**Directions**
Return the line containing "(136, 453) = (220, 141): white" together with every later line up to the end of the records, exactly and with no pictures; return nothing else.

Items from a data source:
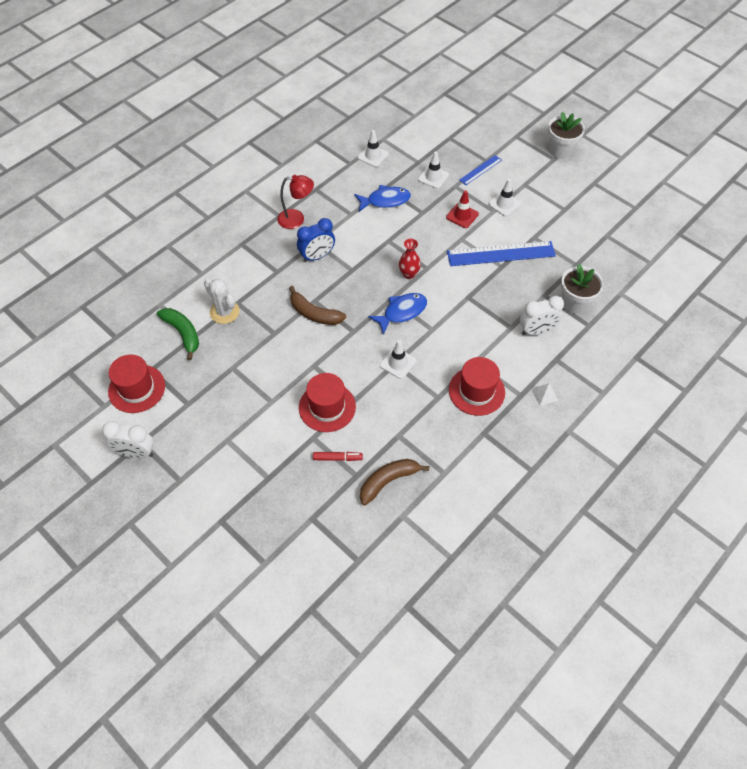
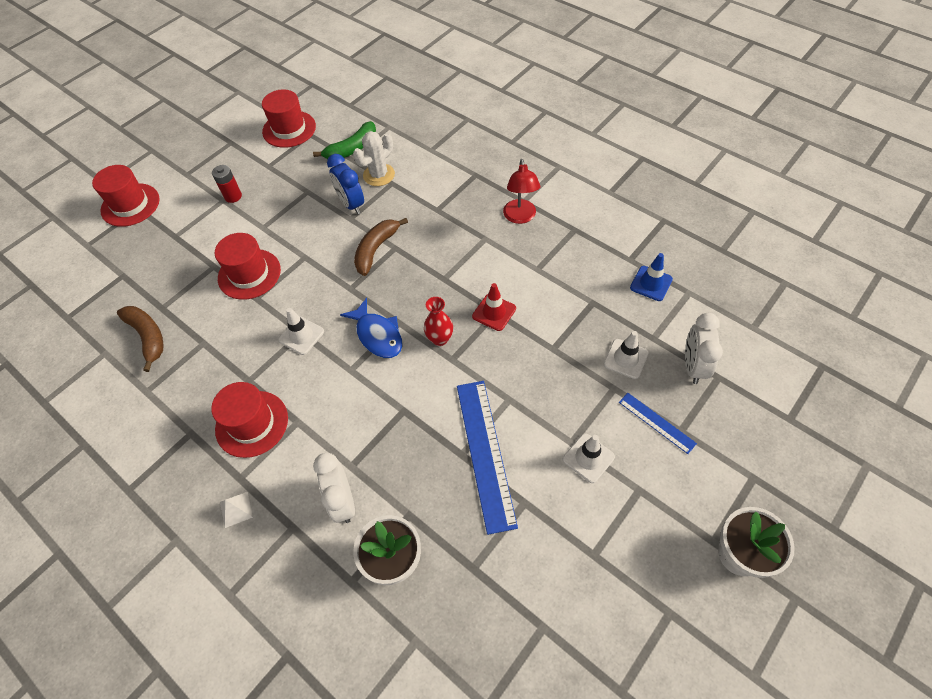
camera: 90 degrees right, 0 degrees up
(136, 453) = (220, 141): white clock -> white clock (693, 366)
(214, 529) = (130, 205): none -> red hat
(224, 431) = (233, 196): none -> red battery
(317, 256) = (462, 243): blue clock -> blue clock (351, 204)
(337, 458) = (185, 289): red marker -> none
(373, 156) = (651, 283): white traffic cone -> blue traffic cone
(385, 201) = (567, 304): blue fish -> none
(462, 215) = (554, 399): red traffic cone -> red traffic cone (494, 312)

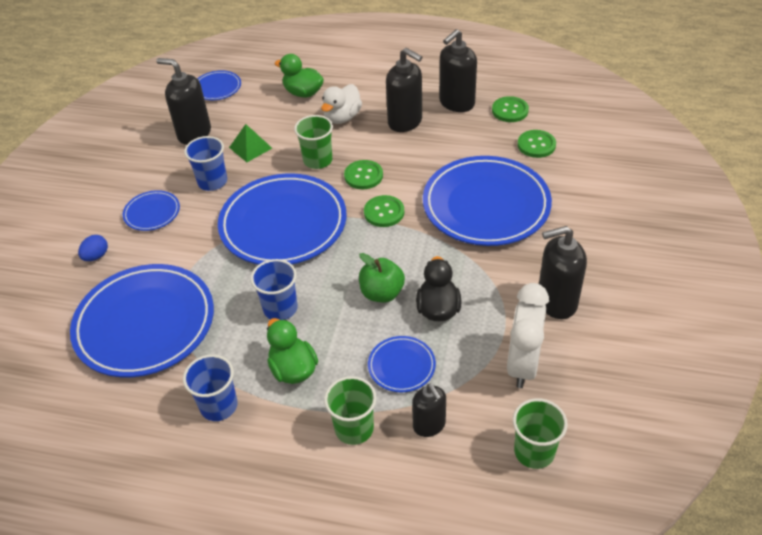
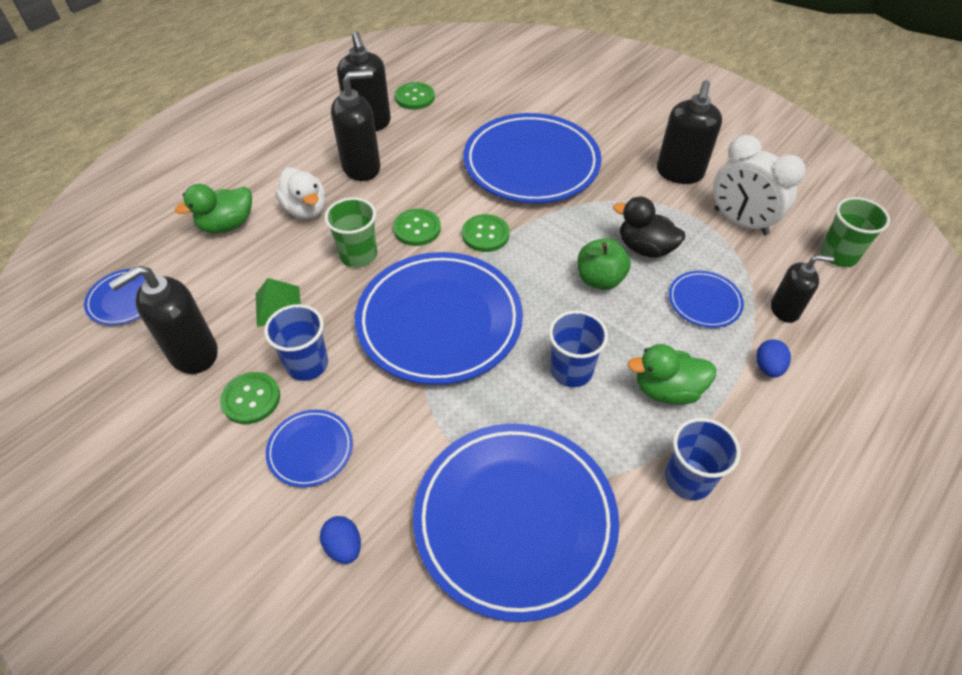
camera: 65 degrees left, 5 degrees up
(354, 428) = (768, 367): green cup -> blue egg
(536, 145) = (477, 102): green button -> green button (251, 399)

**Reply**
(136, 453) = (220, 141): white clock -> white clock (693, 366)
(214, 529) = (130, 205): none -> red hat
(224, 431) = (233, 196): none -> red battery
(317, 256) = (462, 243): blue clock -> blue clock (351, 204)
(337, 458) = (185, 289): red marker -> none
(373, 156) = (651, 283): white traffic cone -> blue traffic cone
(385, 201) = (567, 304): blue fish -> none
(462, 215) = (554, 399): red traffic cone -> red traffic cone (494, 312)

camera: 65 degrees left, 5 degrees up
(354, 428) = (768, 367): green cup -> blue egg
(536, 145) = (477, 102): green button -> green button (251, 399)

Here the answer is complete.